##### Supplied information #####

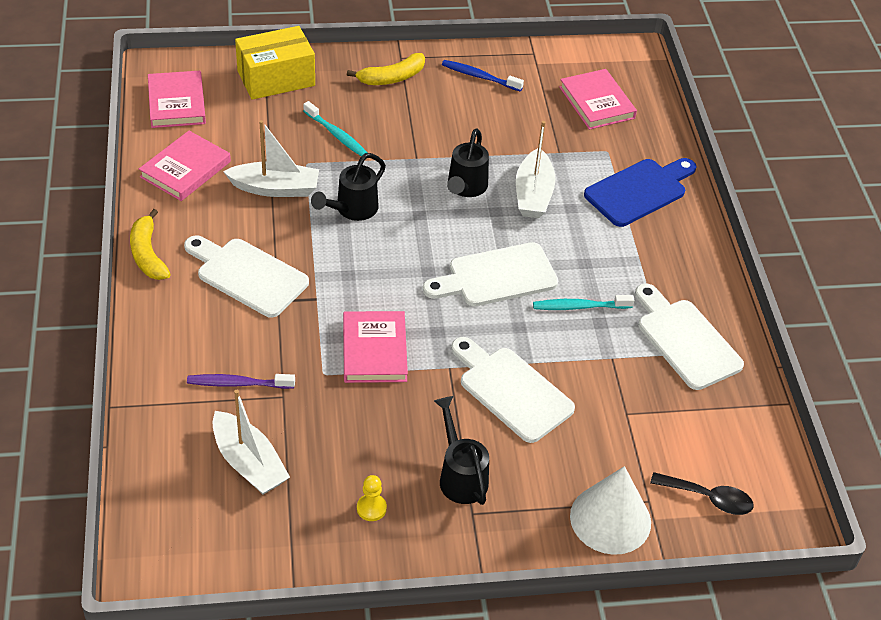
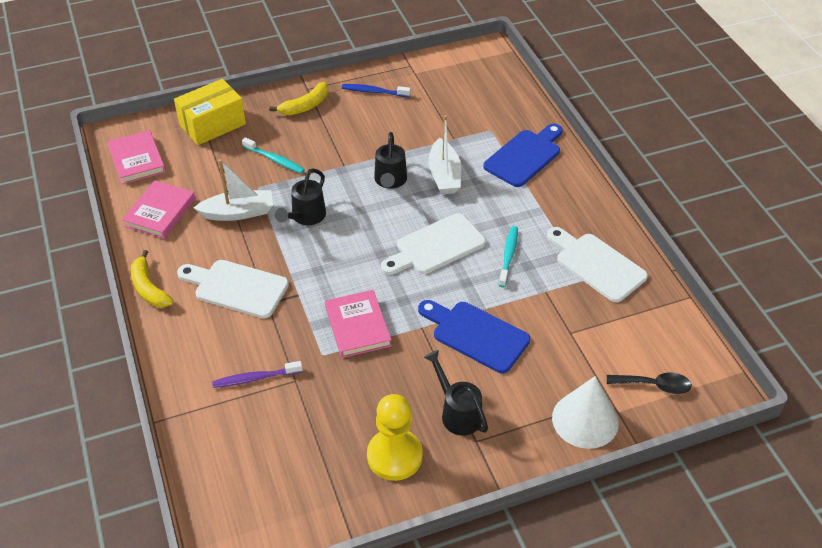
camera: 10 degrees left, 0 degrees up
white boat [212,390,290,494] -> none
yellow pawn [357,475,387,521] -> yellow pawn [367,394,423,481], size x2.22
white cutting board [451,337,575,443] -> blue cutting board [418,300,530,373]
turquoise toothbrush [533,295,635,310] -> turquoise toothbrush turned 120 degrees clockwise [499,226,518,287]
pink book [559,69,637,130] -> none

#####

Reproduce exactly the entries from their first line through the line containing "white cutting board", including both, and omit any pictures.

== Reply to the task ==
camera: 10 degrees left, 0 degrees up
white boat [212,390,290,494] -> none
yellow pawn [357,475,387,521] -> yellow pawn [367,394,423,481], size x2.22
white cutting board [451,337,575,443] -> blue cutting board [418,300,530,373]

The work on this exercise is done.